[Object state comparisons]
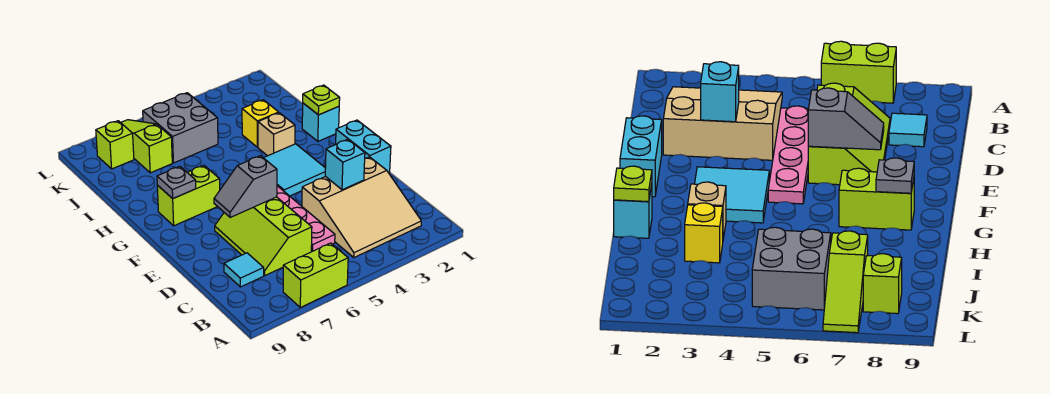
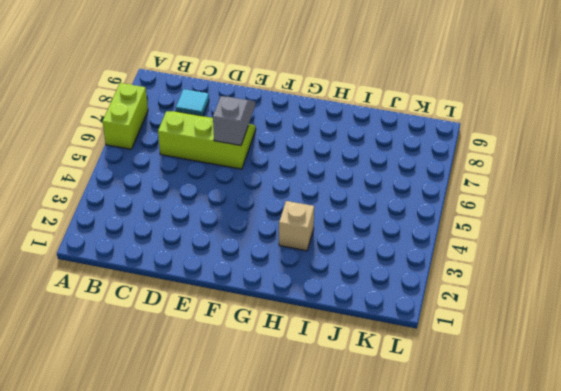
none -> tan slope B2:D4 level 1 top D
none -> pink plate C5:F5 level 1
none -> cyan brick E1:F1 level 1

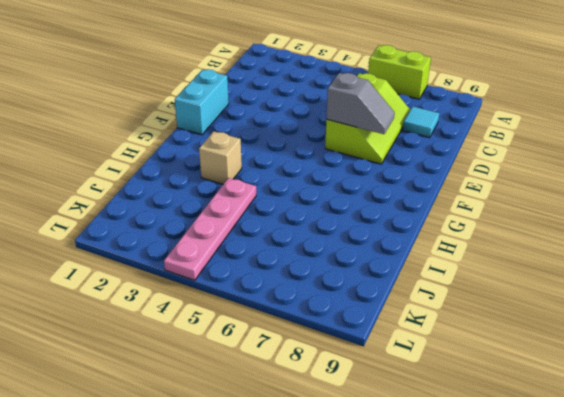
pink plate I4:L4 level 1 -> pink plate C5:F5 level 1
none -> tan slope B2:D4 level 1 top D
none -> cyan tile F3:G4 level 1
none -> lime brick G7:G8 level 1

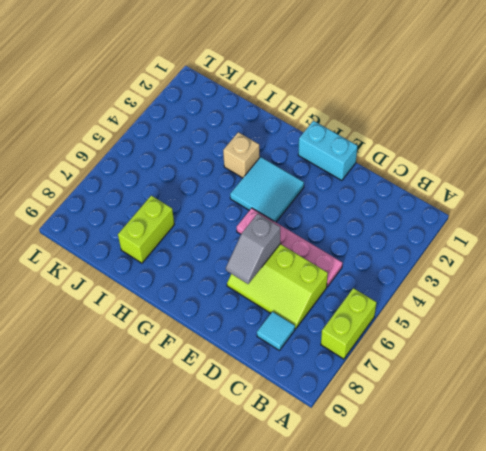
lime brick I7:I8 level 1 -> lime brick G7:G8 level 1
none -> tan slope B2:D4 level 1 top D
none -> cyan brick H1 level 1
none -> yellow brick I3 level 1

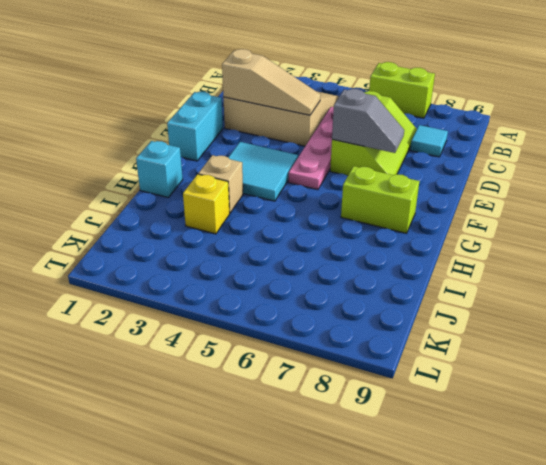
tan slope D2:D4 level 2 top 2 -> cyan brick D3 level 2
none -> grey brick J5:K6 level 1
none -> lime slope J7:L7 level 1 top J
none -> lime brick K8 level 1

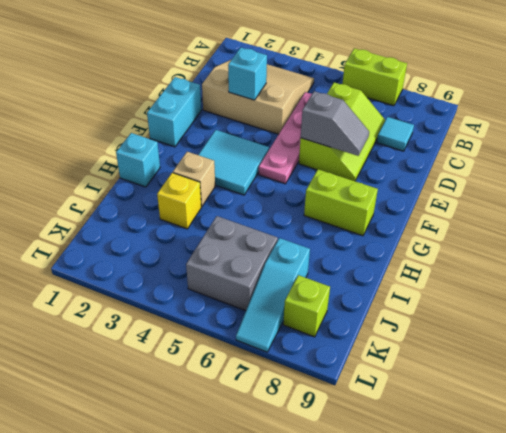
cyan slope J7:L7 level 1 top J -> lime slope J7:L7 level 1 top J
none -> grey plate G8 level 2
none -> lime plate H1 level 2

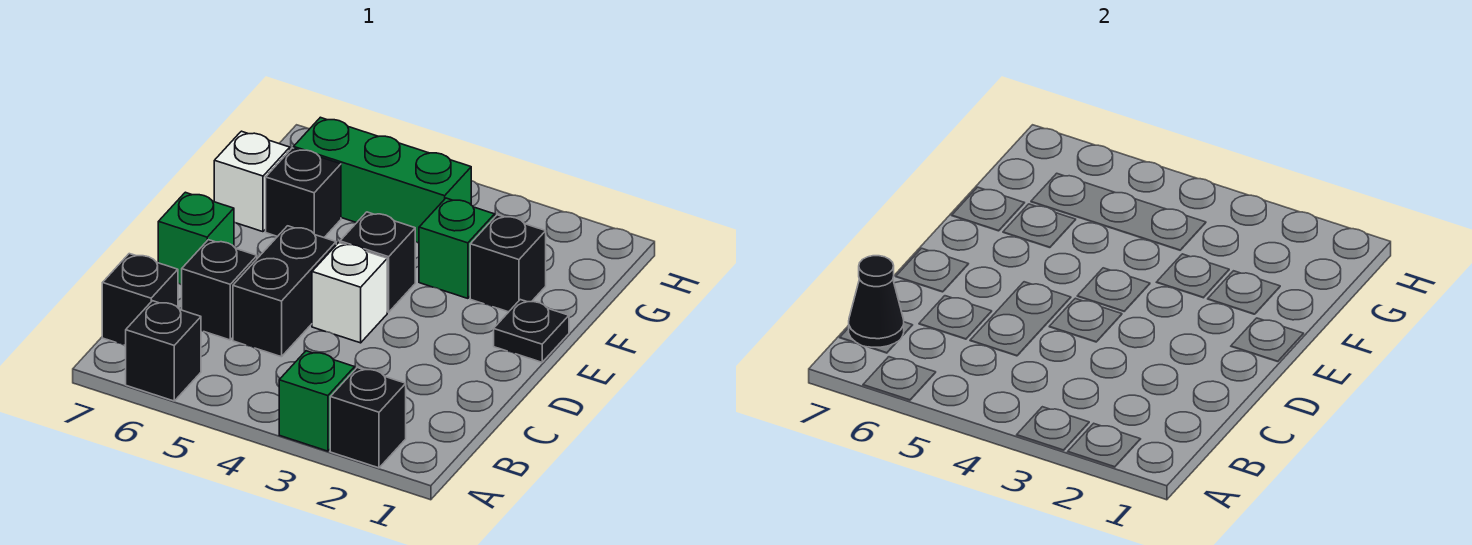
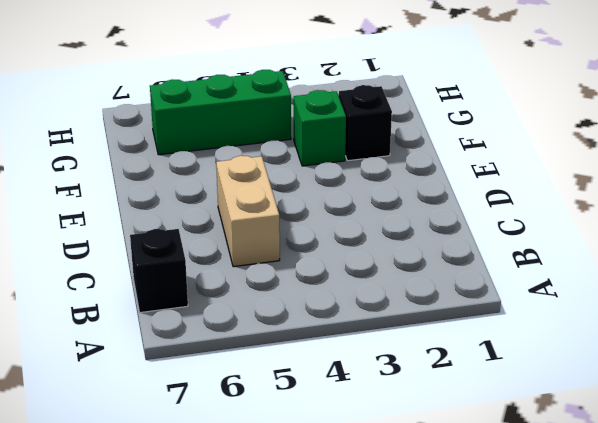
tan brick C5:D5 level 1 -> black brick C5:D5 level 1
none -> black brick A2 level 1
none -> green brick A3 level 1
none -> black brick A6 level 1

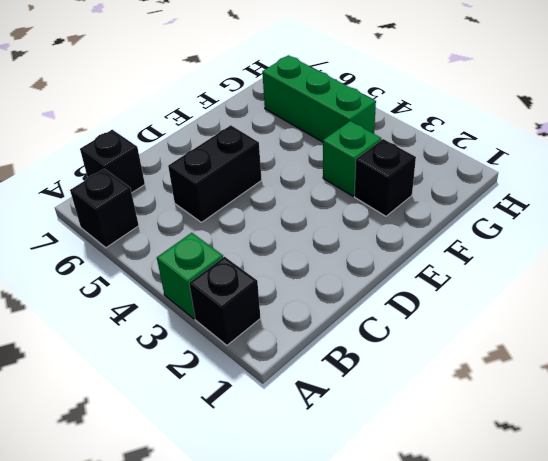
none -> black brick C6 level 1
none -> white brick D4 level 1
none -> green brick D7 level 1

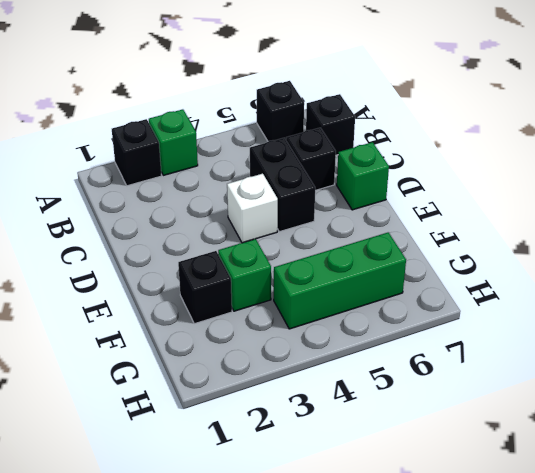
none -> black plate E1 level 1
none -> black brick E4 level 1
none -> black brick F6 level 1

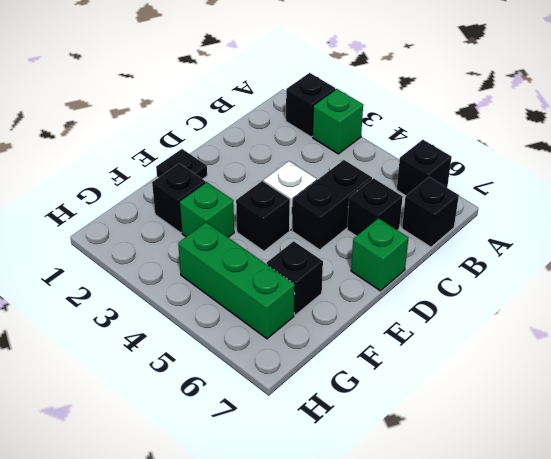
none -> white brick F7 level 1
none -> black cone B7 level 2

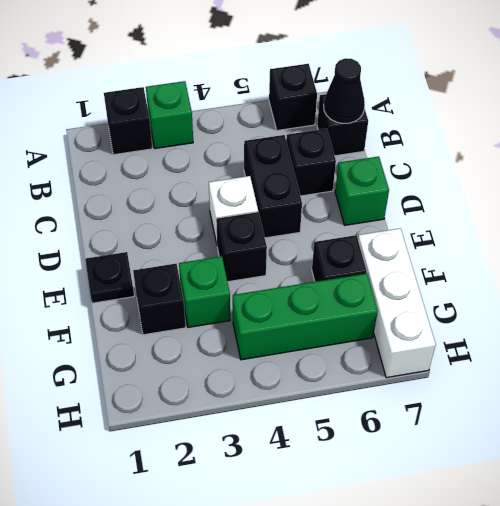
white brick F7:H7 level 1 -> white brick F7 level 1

EXERCISE DIRECTIONS | Which of the lines above include the string "black"? Pick them out and copy them.

RESULT FOR THIS EXERCISE |
tan brick C5:D5 level 1 -> black brick C5:D5 level 1
none -> black brick A2 level 1
none -> black brick A6 level 1
none -> black brick C6 level 1
none -> black plate E1 level 1
none -> black brick E4 level 1
none -> black brick F6 level 1
none -> black cone B7 level 2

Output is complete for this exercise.